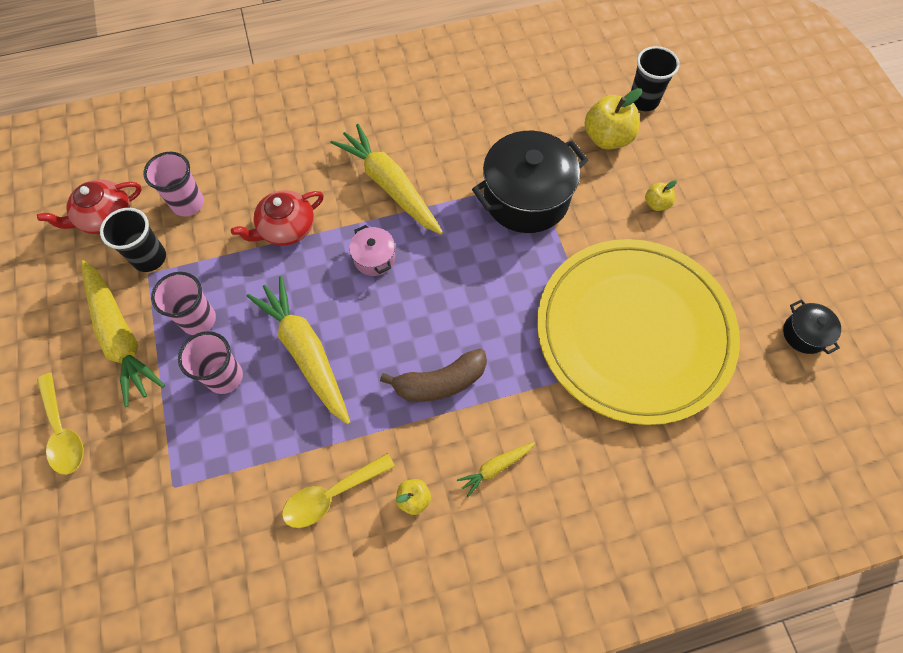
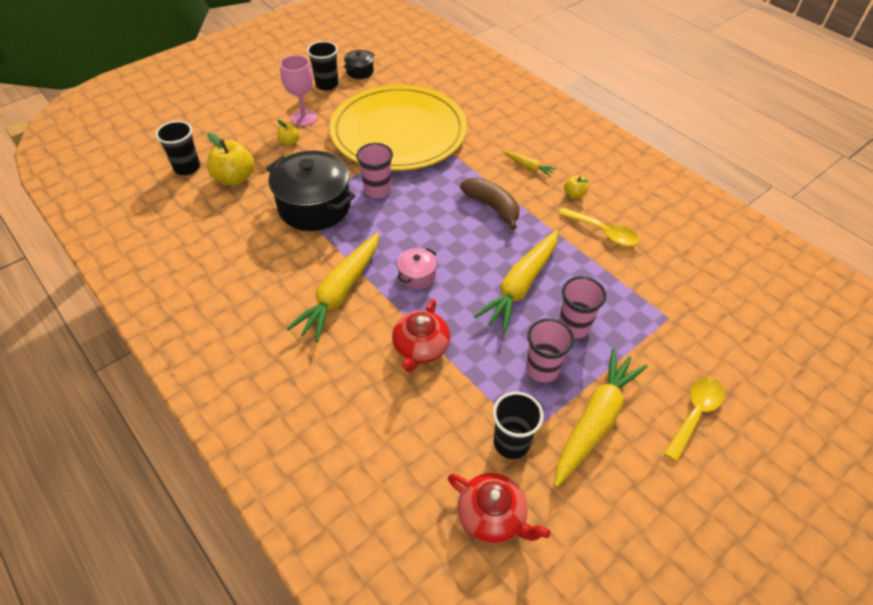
camera: 115 degrees left, 15 degrees down
pink cup [143,152,204,216] -> pink cup moved to [356,143,393,198]
red teapot [231,190,324,246] -> red teapot turned 75 degrees clockwise [392,299,450,372]
none -> pink goblet [280,55,318,126]
none -> black cup [307,41,339,91]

-*-

» **Your instructions**
Set the pictures aside and reproduce the data above exactly.

» **Answer area**
camera: 115 degrees left, 15 degrees down
pink cup [143,152,204,216] -> pink cup moved to [356,143,393,198]
red teapot [231,190,324,246] -> red teapot turned 75 degrees clockwise [392,299,450,372]
none -> pink goblet [280,55,318,126]
none -> black cup [307,41,339,91]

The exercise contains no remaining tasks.